■ WHAT THIS TASK INVOLVES
Given the listing below, write out exactly the lines starting with the line that has "barco (rojo) (237,479)" and going on through the line that has "avión (rojo) (382,482) -> none", both kept.
---------------
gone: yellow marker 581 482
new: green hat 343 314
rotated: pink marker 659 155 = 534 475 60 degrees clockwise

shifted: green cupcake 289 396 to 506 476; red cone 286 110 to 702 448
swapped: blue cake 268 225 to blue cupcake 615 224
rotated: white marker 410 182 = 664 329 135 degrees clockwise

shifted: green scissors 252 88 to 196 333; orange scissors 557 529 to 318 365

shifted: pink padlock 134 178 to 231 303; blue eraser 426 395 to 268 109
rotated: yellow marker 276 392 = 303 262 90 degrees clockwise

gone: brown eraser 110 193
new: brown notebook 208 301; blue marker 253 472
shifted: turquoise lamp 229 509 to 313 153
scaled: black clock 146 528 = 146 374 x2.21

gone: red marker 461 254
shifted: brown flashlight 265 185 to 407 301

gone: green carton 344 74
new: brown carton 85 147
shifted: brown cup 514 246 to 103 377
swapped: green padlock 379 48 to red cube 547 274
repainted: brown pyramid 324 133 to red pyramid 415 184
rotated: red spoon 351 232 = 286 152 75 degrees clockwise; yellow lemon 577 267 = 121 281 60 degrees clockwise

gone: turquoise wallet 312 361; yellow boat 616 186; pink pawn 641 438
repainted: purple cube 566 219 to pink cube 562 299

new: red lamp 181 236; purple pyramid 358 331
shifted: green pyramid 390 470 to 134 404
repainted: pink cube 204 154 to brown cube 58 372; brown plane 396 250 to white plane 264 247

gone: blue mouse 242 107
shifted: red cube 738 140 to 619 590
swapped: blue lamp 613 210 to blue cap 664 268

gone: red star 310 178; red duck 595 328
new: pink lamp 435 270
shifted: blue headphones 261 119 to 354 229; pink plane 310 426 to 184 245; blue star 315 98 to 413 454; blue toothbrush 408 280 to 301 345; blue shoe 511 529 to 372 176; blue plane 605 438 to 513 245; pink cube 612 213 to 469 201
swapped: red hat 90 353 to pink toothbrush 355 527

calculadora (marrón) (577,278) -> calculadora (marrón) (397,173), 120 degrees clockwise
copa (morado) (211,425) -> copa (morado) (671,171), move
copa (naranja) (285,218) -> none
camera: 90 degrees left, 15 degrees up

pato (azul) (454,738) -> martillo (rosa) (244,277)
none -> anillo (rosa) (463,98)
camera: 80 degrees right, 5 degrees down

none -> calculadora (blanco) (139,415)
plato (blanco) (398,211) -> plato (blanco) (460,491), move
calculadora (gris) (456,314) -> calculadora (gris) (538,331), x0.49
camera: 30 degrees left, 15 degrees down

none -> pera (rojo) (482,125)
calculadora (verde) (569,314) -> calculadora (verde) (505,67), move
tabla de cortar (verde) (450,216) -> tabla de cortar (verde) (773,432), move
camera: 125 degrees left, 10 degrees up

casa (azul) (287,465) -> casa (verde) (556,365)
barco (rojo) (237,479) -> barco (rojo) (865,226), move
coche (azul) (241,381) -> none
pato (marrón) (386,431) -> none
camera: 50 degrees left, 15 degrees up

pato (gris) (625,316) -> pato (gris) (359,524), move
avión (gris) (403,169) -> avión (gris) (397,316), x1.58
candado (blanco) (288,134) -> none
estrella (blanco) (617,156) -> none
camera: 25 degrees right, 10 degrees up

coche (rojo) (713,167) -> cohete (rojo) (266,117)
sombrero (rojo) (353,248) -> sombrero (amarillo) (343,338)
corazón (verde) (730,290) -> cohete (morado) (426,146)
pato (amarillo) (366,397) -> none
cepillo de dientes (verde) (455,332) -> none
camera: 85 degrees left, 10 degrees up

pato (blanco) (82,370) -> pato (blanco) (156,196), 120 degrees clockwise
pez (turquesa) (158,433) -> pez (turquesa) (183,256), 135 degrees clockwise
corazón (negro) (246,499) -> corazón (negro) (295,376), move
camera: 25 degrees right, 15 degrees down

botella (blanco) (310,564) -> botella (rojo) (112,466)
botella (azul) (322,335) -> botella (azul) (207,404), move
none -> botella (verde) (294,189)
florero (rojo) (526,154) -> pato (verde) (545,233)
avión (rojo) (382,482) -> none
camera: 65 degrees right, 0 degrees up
---------------
■ REPLY
barco (rojo) (237,479) -> barco (rojo) (865,226), move
coche (azul) (241,381) -> none
pato (marrón) (386,431) -> none
camera: 50 degrees left, 15 degrees up

pato (gris) (625,316) -> pato (gris) (359,524), move
avión (gris) (403,169) -> avión (gris) (397,316), x1.58
candado (blanco) (288,134) -> none
estrella (blanco) (617,156) -> none
camera: 25 degrees right, 10 degrees up

coche (rojo) (713,167) -> cohete (rojo) (266,117)
sombrero (rojo) (353,248) -> sombrero (amarillo) (343,338)
corazón (verde) (730,290) -> cohete (morado) (426,146)
pato (amarillo) (366,397) -> none
cepillo de dientes (verde) (455,332) -> none
camera: 85 degrees left, 10 degrees up

pato (blanco) (82,370) -> pato (blanco) (156,196), 120 degrees clockwise
pez (turquesa) (158,433) -> pez (turquesa) (183,256), 135 degrees clockwise
corazón (negro) (246,499) -> corazón (negro) (295,376), move
camera: 25 degrees right, 15 degrees down

botella (blanco) (310,564) -> botella (rojo) (112,466)
botella (azul) (322,335) -> botella (azul) (207,404), move
none -> botella (verde) (294,189)
florero (rojo) (526,154) -> pato (verde) (545,233)
avión (rojo) (382,482) -> none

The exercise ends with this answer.